* _Source data_:
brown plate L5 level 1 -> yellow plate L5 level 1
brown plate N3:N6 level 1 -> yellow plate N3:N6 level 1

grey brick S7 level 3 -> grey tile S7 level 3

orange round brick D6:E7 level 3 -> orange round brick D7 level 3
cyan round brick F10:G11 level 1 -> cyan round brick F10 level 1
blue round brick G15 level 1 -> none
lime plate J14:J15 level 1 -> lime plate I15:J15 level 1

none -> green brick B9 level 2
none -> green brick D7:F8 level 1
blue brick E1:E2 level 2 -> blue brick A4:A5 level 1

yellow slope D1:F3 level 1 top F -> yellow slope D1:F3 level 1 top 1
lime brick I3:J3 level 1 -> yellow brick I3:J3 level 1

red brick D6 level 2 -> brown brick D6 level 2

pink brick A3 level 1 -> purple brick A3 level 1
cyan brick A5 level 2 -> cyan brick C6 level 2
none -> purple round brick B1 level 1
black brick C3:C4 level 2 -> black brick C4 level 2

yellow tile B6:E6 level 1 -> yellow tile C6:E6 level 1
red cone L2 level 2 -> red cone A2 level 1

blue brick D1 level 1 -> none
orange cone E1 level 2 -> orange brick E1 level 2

* _Try it_: The whole of the data must be given again, exactly as shown.

* _Answer to this exercise_:
brown plate L5 level 1 -> yellow plate L5 level 1
brown plate N3:N6 level 1 -> yellow plate N3:N6 level 1

grey brick S7 level 3 -> grey tile S7 level 3

orange round brick D6:E7 level 3 -> orange round brick D7 level 3
cyan round brick F10:G11 level 1 -> cyan round brick F10 level 1
blue round brick G15 level 1 -> none
lime plate J14:J15 level 1 -> lime plate I15:J15 level 1

none -> green brick B9 level 2
none -> green brick D7:F8 level 1
blue brick E1:E2 level 2 -> blue brick A4:A5 level 1

yellow slope D1:F3 level 1 top F -> yellow slope D1:F3 level 1 top 1
lime brick I3:J3 level 1 -> yellow brick I3:J3 level 1

red brick D6 level 2 -> brown brick D6 level 2

pink brick A3 level 1 -> purple brick A3 level 1
cyan brick A5 level 2 -> cyan brick C6 level 2
none -> purple round brick B1 level 1
black brick C3:C4 level 2 -> black brick C4 level 2

yellow tile B6:E6 level 1 -> yellow tile C6:E6 level 1
red cone L2 level 2 -> red cone A2 level 1

blue brick D1 level 1 -> none
orange cone E1 level 2 -> orange brick E1 level 2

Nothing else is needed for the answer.